__INSTRUCTIONS TO FOLLOW__
Tell how many lines of the material below hold "pill". The reply is that number alone.

__DATA RECORDS__
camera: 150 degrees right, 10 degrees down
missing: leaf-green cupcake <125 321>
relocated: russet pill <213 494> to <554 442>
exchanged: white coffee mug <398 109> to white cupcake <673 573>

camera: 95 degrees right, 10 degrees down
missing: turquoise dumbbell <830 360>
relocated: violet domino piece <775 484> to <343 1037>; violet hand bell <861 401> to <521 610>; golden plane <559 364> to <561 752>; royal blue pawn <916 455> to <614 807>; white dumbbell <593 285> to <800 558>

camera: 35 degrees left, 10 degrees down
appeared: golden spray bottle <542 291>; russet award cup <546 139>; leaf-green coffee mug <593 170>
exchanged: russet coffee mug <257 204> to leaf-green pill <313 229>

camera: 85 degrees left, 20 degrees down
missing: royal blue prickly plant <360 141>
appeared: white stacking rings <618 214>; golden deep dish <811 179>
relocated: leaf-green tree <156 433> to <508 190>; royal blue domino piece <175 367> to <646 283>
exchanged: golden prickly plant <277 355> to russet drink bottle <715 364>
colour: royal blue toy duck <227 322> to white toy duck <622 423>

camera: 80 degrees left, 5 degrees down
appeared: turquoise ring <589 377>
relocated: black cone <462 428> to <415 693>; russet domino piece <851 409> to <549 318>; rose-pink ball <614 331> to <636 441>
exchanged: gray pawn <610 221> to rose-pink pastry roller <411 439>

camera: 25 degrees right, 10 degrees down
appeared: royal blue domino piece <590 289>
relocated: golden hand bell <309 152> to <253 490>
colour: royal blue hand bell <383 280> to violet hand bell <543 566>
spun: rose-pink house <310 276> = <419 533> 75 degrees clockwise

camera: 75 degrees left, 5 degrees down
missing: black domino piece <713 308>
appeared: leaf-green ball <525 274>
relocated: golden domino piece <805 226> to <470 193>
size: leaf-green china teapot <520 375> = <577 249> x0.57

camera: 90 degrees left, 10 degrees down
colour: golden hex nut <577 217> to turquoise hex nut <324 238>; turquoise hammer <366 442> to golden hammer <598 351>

__TASK RESPONSE__
2